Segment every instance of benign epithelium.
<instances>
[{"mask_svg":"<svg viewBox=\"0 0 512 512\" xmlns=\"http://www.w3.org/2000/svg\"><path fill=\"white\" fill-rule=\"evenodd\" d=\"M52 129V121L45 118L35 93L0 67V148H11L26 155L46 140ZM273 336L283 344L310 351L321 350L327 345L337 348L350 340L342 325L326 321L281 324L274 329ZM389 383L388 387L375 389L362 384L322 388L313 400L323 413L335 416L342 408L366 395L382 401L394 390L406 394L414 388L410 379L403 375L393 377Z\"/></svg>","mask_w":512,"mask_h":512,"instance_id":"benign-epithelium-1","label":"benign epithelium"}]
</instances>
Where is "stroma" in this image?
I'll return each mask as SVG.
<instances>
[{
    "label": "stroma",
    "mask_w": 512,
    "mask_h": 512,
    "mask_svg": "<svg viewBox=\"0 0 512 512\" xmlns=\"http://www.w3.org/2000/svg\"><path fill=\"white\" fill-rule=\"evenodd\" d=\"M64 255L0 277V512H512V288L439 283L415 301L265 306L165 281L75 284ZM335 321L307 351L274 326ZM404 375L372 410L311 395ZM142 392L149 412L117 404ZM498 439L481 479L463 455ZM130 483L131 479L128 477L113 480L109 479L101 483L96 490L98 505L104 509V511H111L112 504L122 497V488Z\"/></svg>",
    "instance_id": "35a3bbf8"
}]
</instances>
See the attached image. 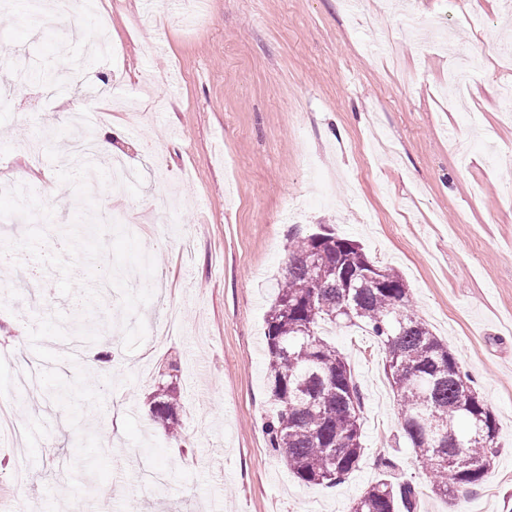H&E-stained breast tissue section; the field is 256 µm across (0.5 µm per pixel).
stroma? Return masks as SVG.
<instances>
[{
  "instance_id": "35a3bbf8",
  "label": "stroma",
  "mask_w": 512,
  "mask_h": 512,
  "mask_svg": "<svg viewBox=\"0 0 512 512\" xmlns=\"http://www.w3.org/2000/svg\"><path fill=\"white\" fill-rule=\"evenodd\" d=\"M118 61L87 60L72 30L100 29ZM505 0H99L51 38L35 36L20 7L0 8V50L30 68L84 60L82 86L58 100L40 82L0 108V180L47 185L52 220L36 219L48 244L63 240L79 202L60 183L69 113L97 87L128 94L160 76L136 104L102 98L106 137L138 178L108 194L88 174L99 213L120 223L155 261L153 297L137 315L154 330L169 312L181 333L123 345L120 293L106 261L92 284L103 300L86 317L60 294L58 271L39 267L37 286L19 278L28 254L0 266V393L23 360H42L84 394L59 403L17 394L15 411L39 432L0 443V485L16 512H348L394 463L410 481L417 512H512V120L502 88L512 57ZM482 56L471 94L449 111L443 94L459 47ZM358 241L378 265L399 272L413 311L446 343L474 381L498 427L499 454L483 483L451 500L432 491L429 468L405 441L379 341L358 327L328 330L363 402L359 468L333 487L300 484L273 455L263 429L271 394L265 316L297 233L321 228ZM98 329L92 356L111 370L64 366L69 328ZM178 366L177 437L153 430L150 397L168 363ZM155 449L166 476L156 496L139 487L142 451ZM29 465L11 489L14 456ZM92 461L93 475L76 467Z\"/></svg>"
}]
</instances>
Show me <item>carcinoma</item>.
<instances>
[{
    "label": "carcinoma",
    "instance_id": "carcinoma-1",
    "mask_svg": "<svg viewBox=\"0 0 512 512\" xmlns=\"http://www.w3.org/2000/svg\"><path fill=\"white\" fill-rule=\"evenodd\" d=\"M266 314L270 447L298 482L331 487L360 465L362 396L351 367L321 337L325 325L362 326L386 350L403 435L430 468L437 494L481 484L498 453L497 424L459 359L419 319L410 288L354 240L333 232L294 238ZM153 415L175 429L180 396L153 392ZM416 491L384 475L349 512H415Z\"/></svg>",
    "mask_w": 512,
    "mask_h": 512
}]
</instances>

## What is being asked
Say how many lines include the word "stroma"; reply with the number alone.

## The result
4